> Task: Pictures stay out of the copy. Retype exactly, and only, the lines from the one containing "lime 1x2 slope [90,289,137,395]" through the end of the listing below.

> Material provided:
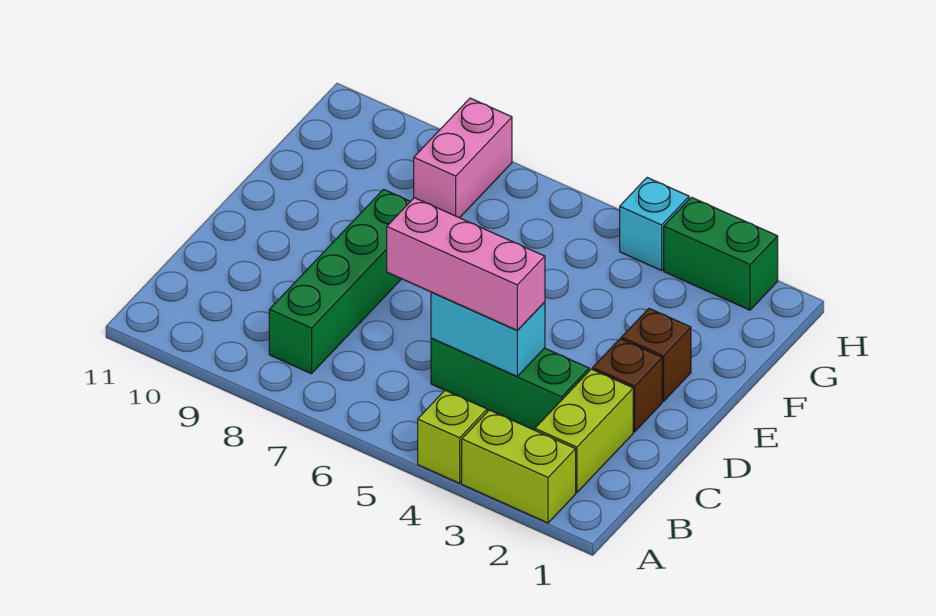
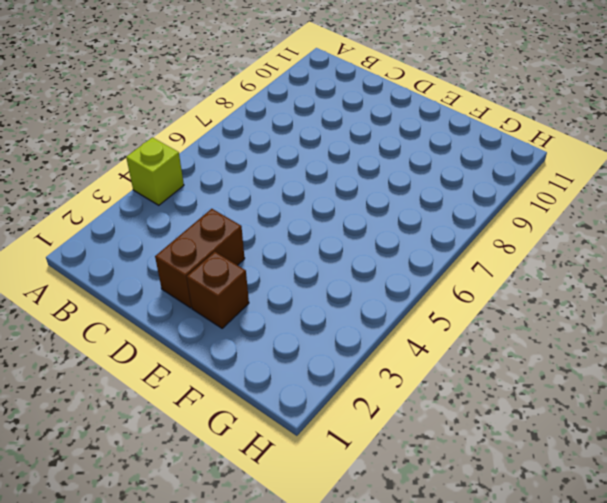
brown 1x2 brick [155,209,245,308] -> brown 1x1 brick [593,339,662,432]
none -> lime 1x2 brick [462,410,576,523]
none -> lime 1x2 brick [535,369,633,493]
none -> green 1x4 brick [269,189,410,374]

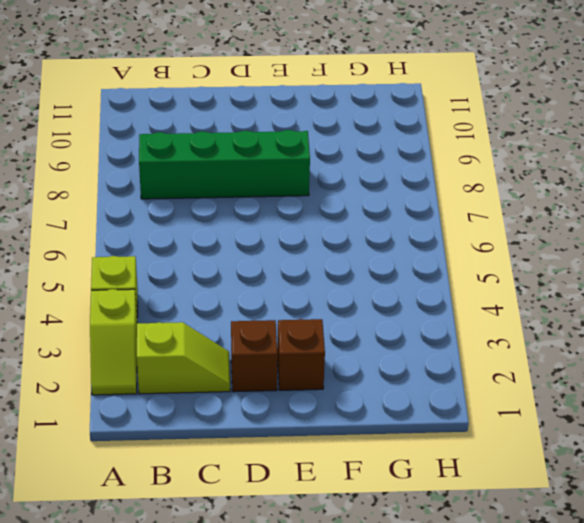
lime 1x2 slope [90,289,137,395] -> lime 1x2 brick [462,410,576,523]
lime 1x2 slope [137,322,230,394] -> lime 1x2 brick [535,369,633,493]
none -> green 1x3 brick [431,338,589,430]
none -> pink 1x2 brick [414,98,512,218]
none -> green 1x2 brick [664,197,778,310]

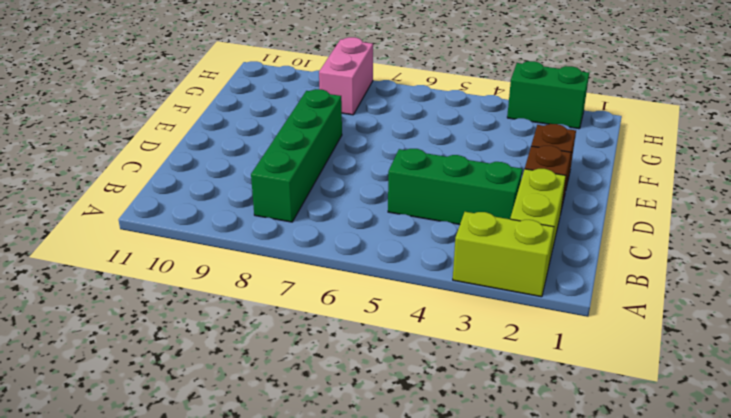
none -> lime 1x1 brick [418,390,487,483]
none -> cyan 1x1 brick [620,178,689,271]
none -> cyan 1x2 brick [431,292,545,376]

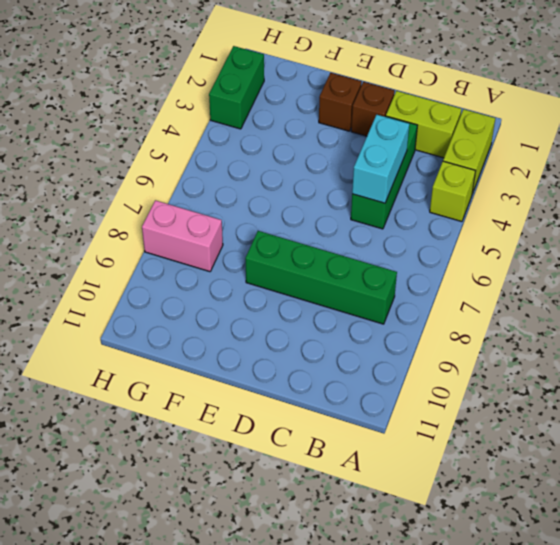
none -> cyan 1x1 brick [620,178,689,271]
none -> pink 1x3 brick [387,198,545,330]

> Solution for this exercise:
lime 1x2 slope [90,289,137,395] -> lime 1x2 brick [462,410,576,523]
lime 1x2 slope [137,322,230,394] -> lime 1x2 brick [535,369,633,493]
none -> green 1x3 brick [431,338,589,430]
none -> pink 1x2 brick [414,98,512,218]
none -> green 1x2 brick [664,197,778,310]

none -> lime 1x1 brick [418,390,487,483]
none -> cyan 1x1 brick [620,178,689,271]
none -> cyan 1x2 brick [431,292,545,376]

none -> cyan 1x1 brick [620,178,689,271]
none -> pink 1x3 brick [387,198,545,330]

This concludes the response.